Available records ▸
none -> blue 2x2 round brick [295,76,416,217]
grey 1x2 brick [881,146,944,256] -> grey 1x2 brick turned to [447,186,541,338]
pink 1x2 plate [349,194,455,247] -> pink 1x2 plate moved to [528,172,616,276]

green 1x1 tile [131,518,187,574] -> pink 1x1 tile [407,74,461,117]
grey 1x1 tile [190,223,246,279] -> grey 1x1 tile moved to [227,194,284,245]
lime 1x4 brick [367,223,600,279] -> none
* * *
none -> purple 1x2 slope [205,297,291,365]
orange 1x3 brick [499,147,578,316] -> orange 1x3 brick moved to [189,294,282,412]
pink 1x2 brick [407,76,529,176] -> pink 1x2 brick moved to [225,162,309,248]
...
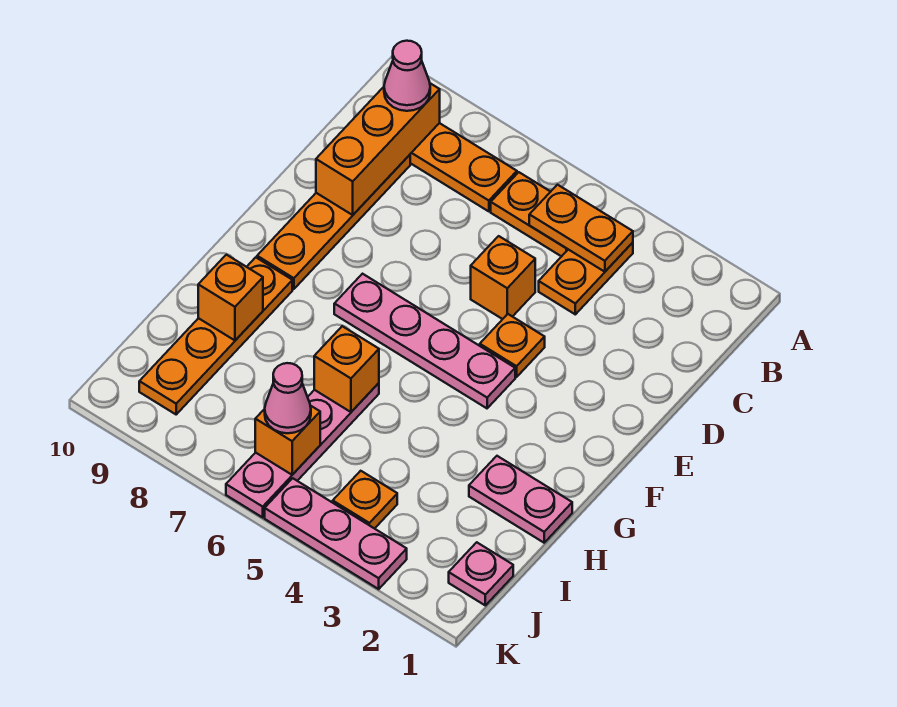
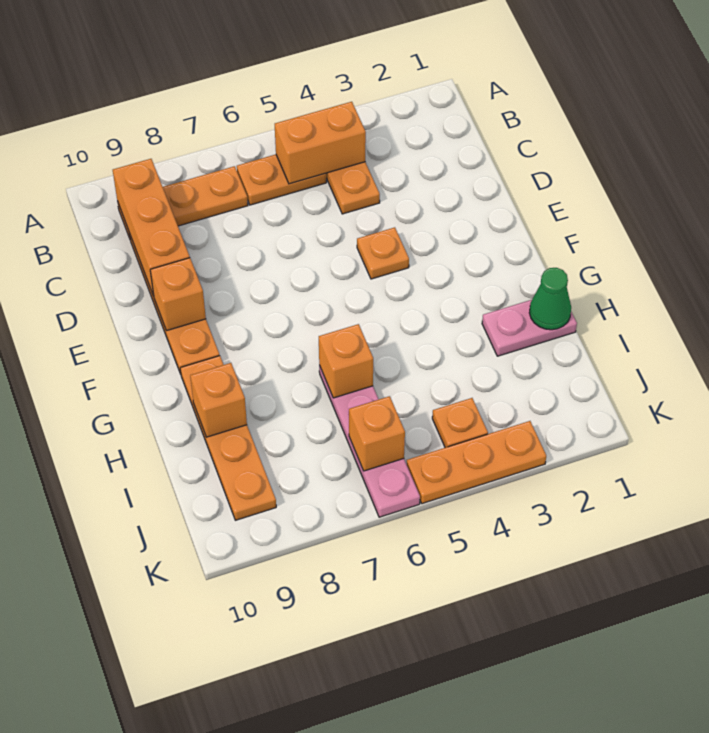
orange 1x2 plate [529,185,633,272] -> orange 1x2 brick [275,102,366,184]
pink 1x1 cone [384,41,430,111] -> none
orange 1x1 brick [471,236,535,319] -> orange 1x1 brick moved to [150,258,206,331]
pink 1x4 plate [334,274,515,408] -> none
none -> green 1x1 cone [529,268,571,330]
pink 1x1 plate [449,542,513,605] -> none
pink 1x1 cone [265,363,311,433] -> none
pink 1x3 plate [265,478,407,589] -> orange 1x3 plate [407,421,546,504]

Task to carry out ▸
Please make an exact copy of the lines above from the line with "pink 1x1 cone [384,41,430,111] -> none" through the line with "pink 1x3 plate", both ends included.

Exercise response ▸
pink 1x1 cone [384,41,430,111] -> none
orange 1x1 brick [471,236,535,319] -> orange 1x1 brick moved to [150,258,206,331]
pink 1x4 plate [334,274,515,408] -> none
none -> green 1x1 cone [529,268,571,330]
pink 1x1 plate [449,542,513,605] -> none
pink 1x1 cone [265,363,311,433] -> none
pink 1x3 plate [265,478,407,589] -> orange 1x3 plate [407,421,546,504]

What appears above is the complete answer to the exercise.